Problem description: All lines from the one that has "none -> cyan plate N11:N12 level 1" onward to the end of the records below are to be returned exactly; pictures are to be skipped.

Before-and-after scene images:
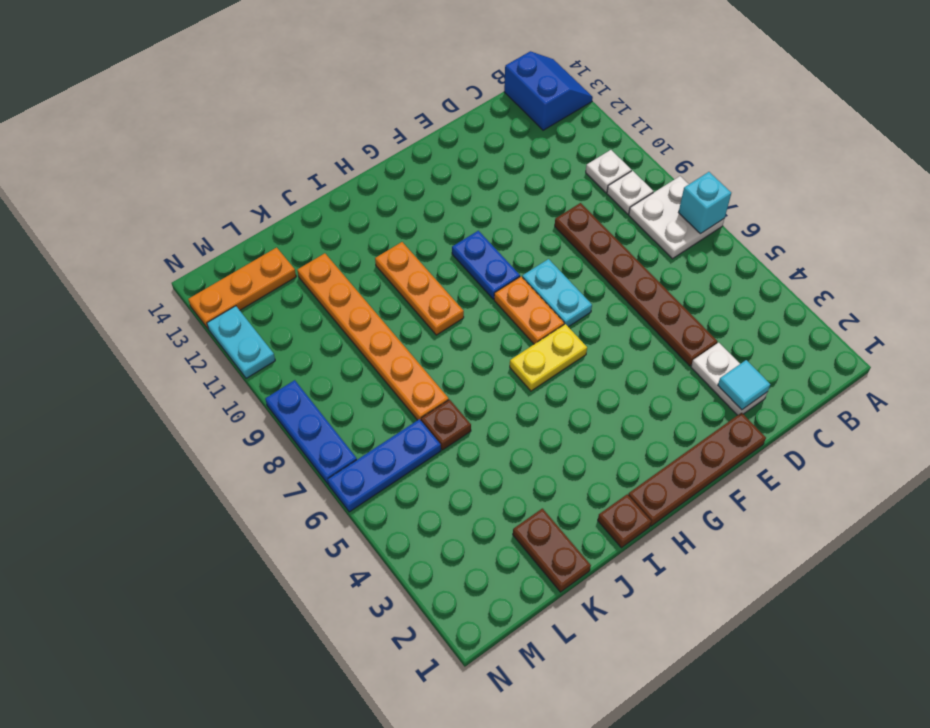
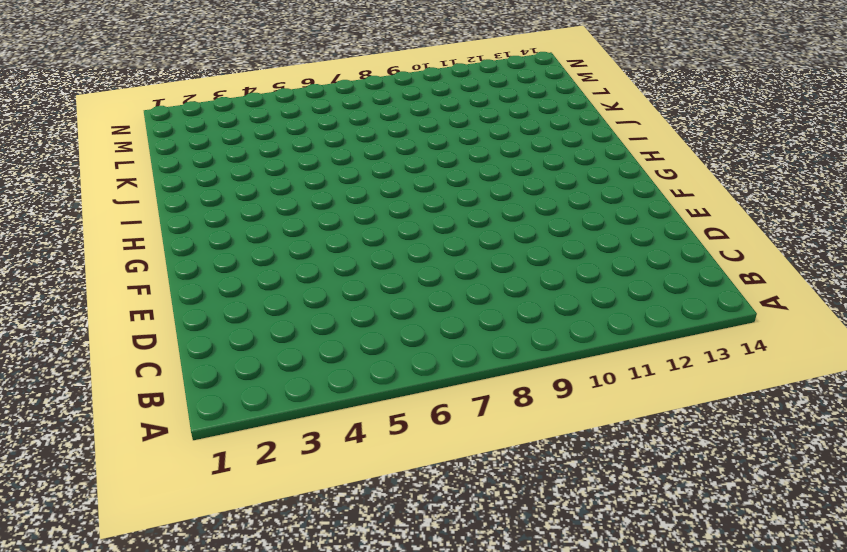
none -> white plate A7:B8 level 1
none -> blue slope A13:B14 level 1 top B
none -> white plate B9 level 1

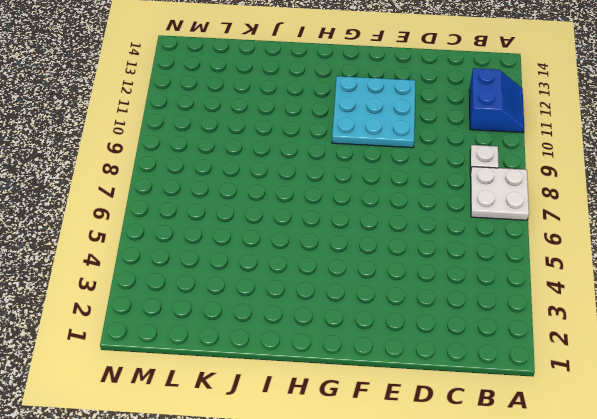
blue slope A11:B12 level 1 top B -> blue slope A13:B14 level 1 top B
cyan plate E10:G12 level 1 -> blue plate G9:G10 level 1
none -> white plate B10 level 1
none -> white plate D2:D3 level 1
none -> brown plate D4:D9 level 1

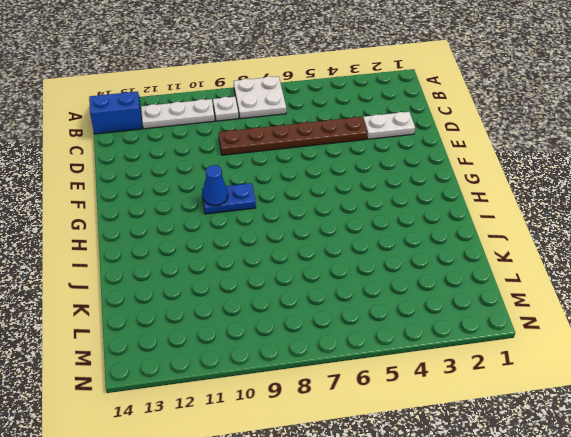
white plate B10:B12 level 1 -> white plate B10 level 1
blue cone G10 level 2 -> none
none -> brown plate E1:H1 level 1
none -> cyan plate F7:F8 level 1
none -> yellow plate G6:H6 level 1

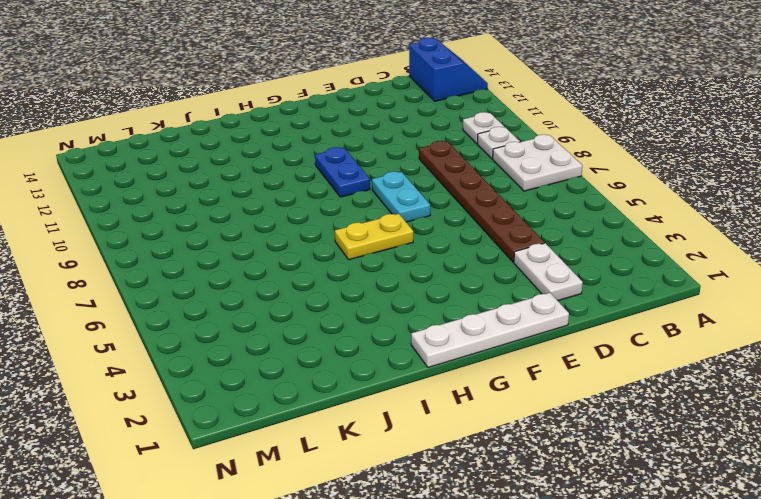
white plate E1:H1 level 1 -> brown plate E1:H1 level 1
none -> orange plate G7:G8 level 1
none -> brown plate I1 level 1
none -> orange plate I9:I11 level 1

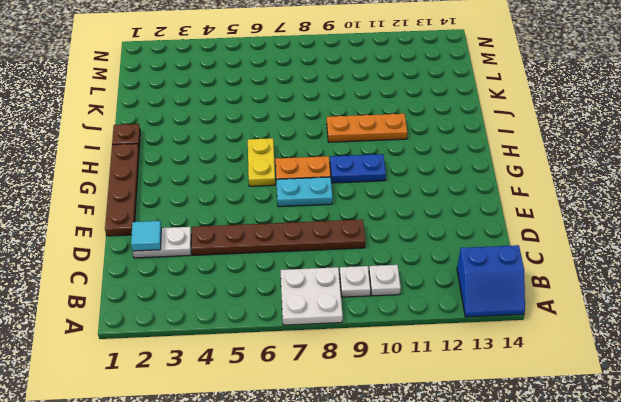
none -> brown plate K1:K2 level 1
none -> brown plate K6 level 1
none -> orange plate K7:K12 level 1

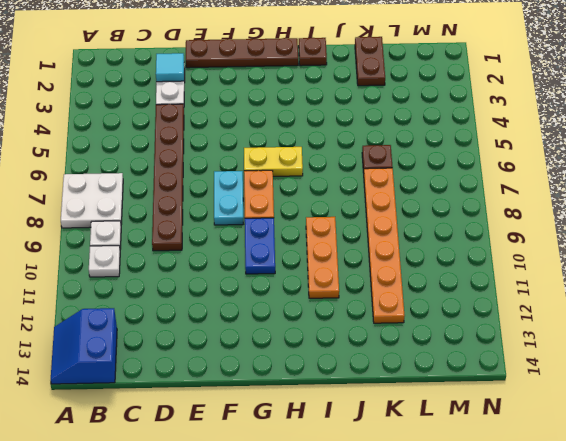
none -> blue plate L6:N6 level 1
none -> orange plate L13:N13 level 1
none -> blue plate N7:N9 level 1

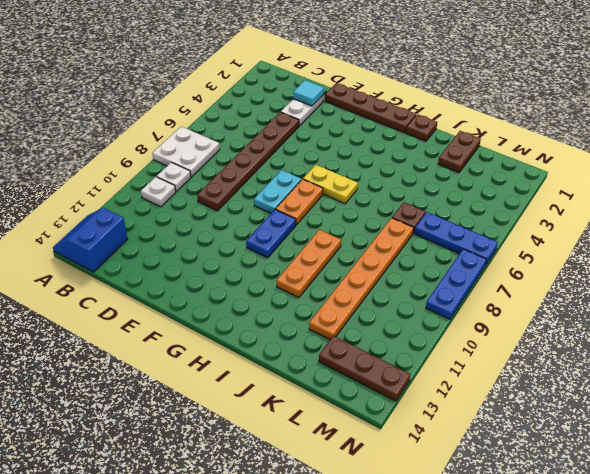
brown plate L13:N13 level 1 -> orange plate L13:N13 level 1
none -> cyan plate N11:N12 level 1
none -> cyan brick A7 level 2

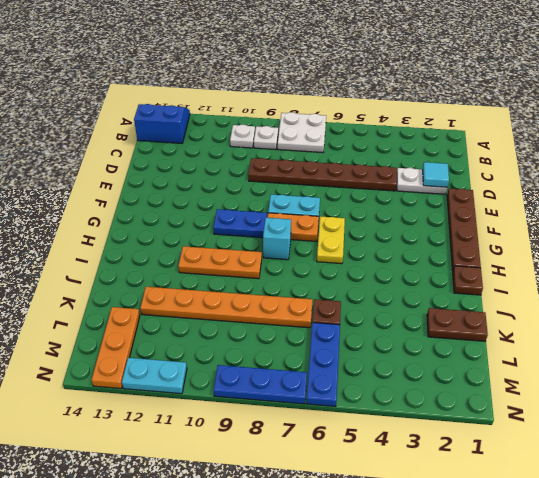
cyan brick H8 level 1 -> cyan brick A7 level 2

Completed task:
none -> cyan plate N11:N12 level 1
none -> cyan brick A7 level 2

cyan brick H8 level 1 -> cyan brick A7 level 2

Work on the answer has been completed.